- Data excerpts
++++++++++++++++++++
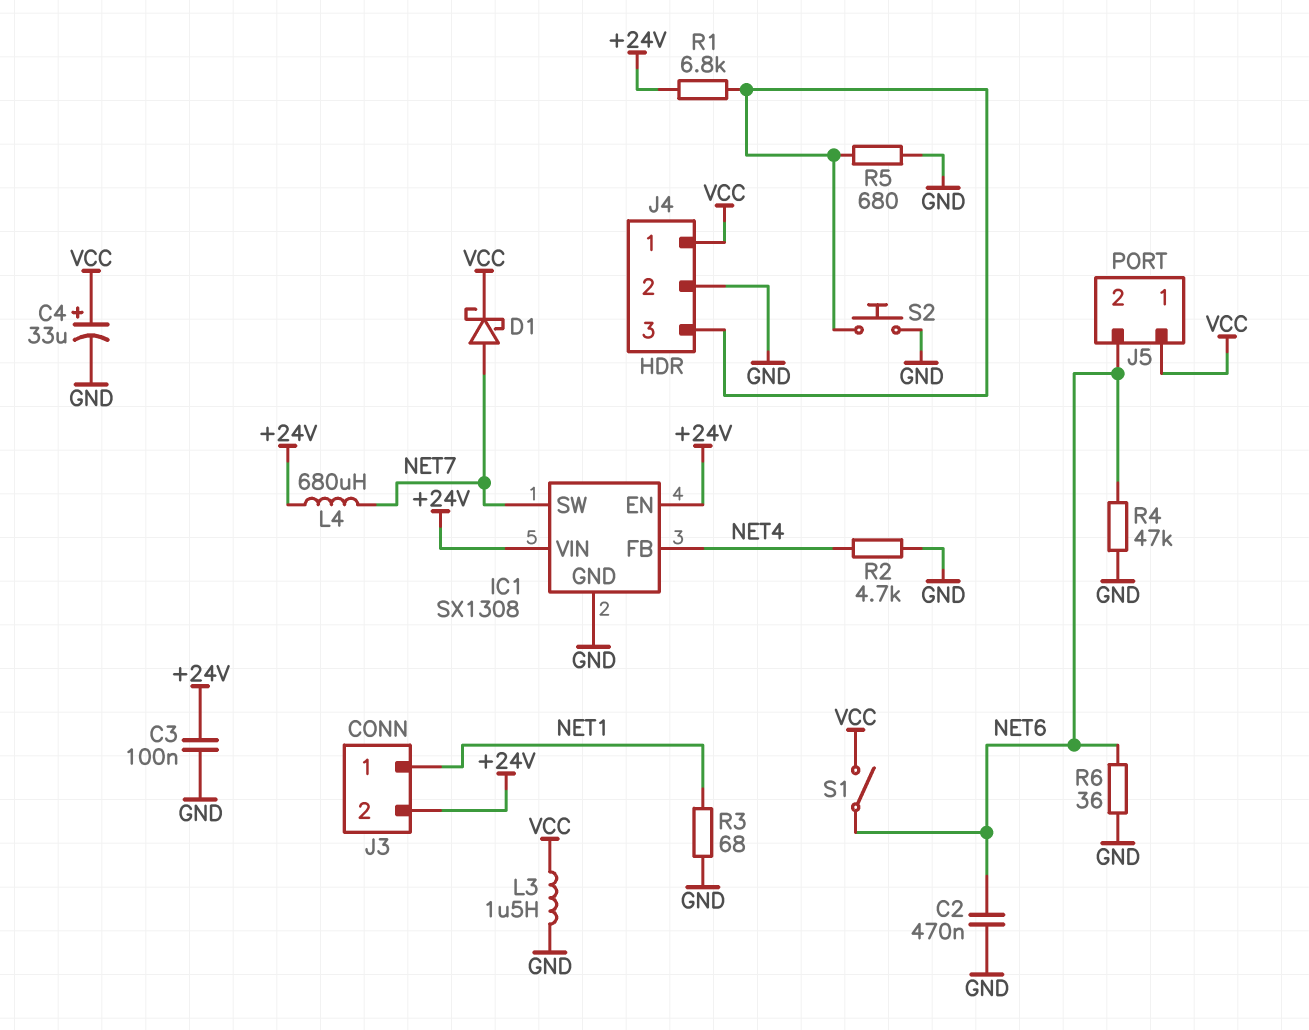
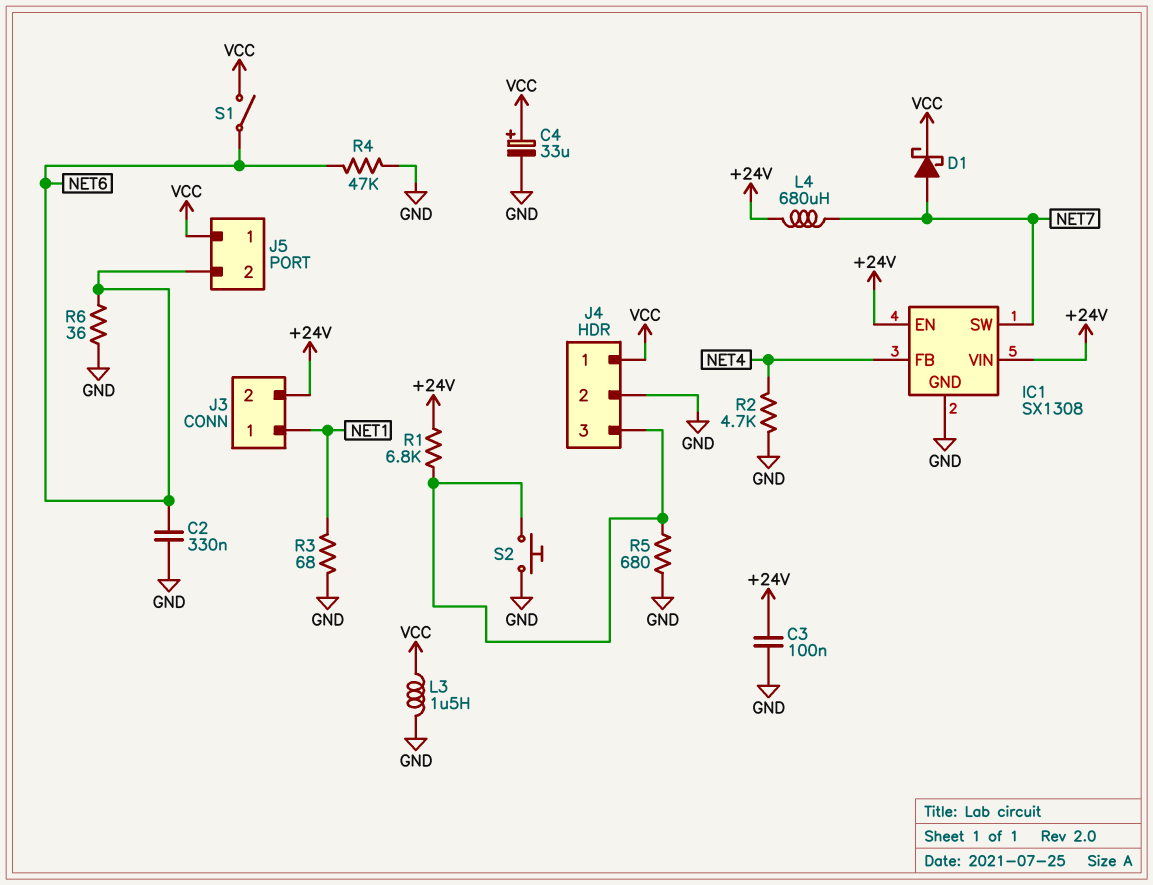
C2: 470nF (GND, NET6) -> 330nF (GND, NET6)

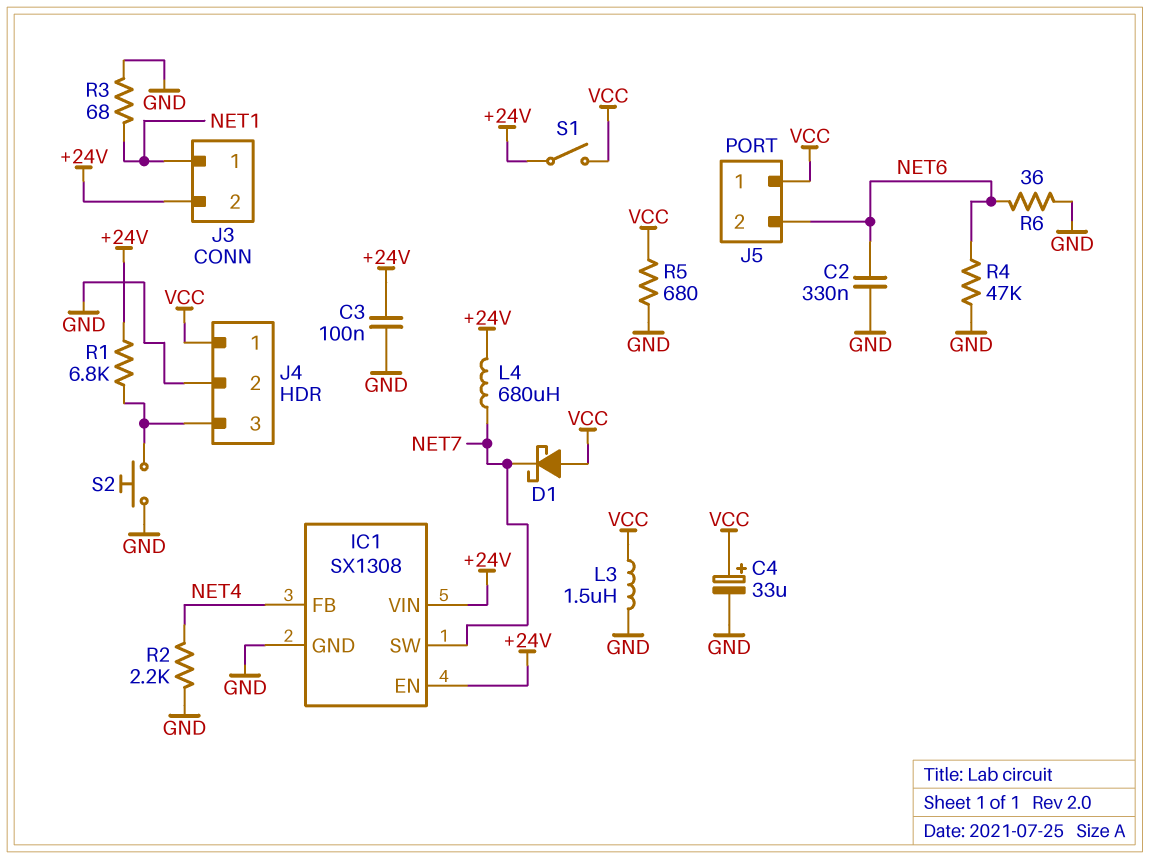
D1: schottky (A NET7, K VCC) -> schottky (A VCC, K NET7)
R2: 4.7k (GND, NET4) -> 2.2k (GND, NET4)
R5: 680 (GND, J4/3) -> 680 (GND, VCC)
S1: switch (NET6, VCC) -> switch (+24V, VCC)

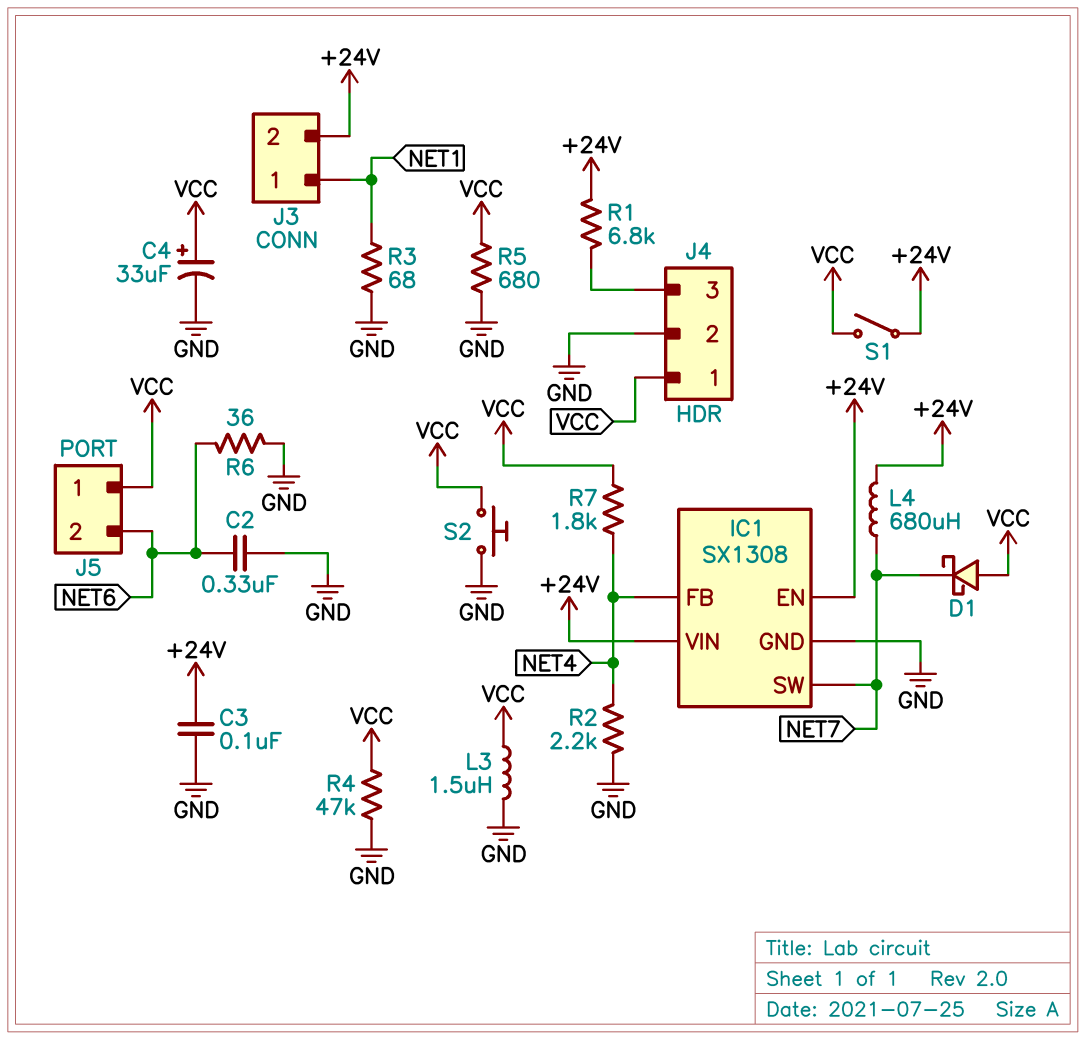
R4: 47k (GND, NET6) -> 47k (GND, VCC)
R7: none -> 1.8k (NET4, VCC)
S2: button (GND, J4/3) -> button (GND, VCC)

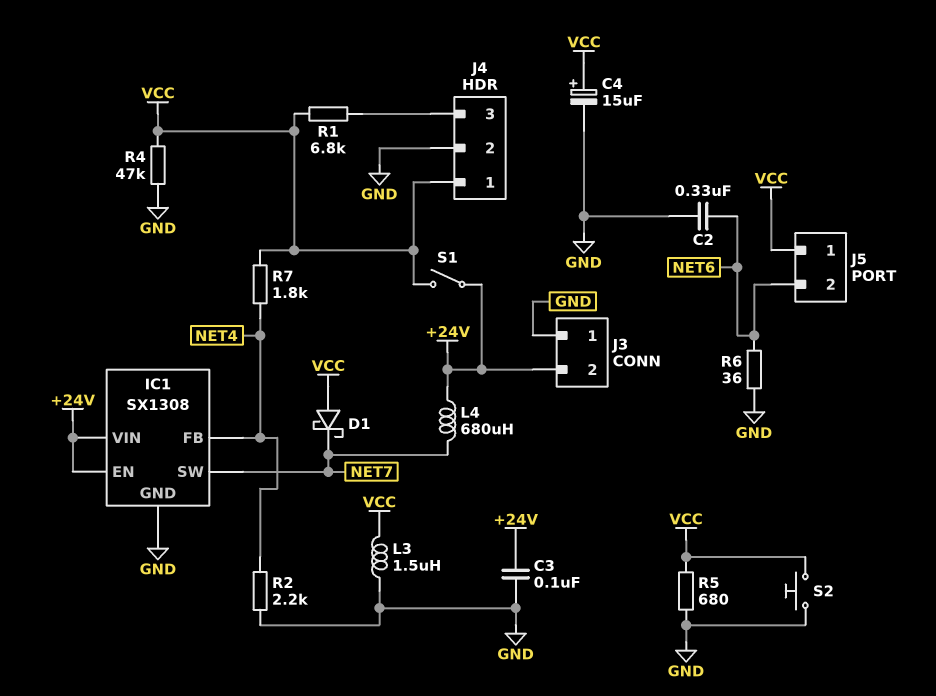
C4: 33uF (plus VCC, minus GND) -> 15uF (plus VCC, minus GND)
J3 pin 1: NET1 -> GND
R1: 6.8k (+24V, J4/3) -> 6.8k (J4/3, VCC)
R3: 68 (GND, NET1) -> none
++++++++++++++++++++
- What is required
Copy the data character for character, but drop all pictures from the copy.

- Answer box
C2: 470nF (GND, NET6) -> 330nF (GND, NET6)

D1: schottky (A NET7, K VCC) -> schottky (A VCC, K NET7)
R2: 4.7k (GND, NET4) -> 2.2k (GND, NET4)
R5: 680 (GND, J4/3) -> 680 (GND, VCC)
S1: switch (NET6, VCC) -> switch (+24V, VCC)

R4: 47k (GND, NET6) -> 47k (GND, VCC)
R7: none -> 1.8k (NET4, VCC)
S2: button (GND, J4/3) -> button (GND, VCC)

C4: 33uF (plus VCC, minus GND) -> 15uF (plus VCC, minus GND)
J3 pin 1: NET1 -> GND
R1: 6.8k (+24V, J4/3) -> 6.8k (J4/3, VCC)
R3: 68 (GND, NET1) -> none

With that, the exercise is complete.